▶ **Task data**

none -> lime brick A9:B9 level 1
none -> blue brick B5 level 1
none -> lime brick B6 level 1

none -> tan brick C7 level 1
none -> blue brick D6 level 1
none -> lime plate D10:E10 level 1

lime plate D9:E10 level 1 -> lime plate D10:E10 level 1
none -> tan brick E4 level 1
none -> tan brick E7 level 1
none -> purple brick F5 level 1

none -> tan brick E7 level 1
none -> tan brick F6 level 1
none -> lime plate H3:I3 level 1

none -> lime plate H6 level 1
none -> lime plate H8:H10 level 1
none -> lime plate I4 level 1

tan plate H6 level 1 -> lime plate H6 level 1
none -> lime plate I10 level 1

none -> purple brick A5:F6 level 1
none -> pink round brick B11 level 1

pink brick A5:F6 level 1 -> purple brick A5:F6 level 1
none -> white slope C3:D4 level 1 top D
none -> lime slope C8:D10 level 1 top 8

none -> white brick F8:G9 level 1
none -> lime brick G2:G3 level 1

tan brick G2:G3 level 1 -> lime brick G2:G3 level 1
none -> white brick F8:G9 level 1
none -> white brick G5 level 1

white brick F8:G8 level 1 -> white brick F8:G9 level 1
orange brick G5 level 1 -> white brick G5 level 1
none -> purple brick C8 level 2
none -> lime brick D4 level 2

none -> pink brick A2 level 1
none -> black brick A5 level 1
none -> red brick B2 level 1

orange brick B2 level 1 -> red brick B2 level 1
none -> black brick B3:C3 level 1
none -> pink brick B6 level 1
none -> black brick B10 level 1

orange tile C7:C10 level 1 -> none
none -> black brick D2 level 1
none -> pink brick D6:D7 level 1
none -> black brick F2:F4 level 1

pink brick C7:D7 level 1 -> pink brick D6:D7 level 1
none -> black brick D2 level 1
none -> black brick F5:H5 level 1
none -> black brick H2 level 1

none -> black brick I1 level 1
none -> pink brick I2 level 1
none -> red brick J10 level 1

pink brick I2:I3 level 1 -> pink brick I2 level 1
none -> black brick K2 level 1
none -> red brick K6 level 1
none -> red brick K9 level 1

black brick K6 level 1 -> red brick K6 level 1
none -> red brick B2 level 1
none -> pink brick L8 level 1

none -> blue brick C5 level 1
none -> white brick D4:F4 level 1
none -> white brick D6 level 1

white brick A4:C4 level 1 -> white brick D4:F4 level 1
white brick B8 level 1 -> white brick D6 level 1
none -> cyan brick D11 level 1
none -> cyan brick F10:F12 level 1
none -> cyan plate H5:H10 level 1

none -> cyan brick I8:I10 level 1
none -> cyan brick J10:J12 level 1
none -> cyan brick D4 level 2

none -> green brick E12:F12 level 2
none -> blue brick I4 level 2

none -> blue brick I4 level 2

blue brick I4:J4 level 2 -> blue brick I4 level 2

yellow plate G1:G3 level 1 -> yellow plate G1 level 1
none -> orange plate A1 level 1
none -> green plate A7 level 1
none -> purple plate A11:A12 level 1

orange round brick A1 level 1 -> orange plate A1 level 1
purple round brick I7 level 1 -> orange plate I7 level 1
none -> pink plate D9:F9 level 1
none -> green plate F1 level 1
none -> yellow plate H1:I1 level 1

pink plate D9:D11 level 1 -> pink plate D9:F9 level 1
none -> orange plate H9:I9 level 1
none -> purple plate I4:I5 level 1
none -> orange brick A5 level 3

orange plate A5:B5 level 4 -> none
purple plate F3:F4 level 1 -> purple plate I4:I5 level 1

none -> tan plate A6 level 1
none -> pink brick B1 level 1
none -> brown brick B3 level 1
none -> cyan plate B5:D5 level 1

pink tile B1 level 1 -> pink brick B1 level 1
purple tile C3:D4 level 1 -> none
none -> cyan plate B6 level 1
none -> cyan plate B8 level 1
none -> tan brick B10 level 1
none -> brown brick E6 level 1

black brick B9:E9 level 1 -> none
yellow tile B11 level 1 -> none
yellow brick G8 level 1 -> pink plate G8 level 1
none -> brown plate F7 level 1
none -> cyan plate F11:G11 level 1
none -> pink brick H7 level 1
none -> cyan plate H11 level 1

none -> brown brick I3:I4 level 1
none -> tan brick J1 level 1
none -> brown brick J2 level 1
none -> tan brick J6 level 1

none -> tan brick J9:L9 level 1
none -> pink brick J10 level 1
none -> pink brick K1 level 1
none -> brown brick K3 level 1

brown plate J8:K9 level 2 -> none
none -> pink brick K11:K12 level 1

▶ **Activity**
Find and copy each line in the material above where the string "brown" occurs.

▶ **Answer to this exercise**
none -> brown brick B3 level 1
none -> brown brick E6 level 1
none -> brown plate F7 level 1
none -> brown brick I3:I4 level 1
none -> brown brick J2 level 1
none -> brown brick K3 level 1
brown plate J8:K9 level 2 -> none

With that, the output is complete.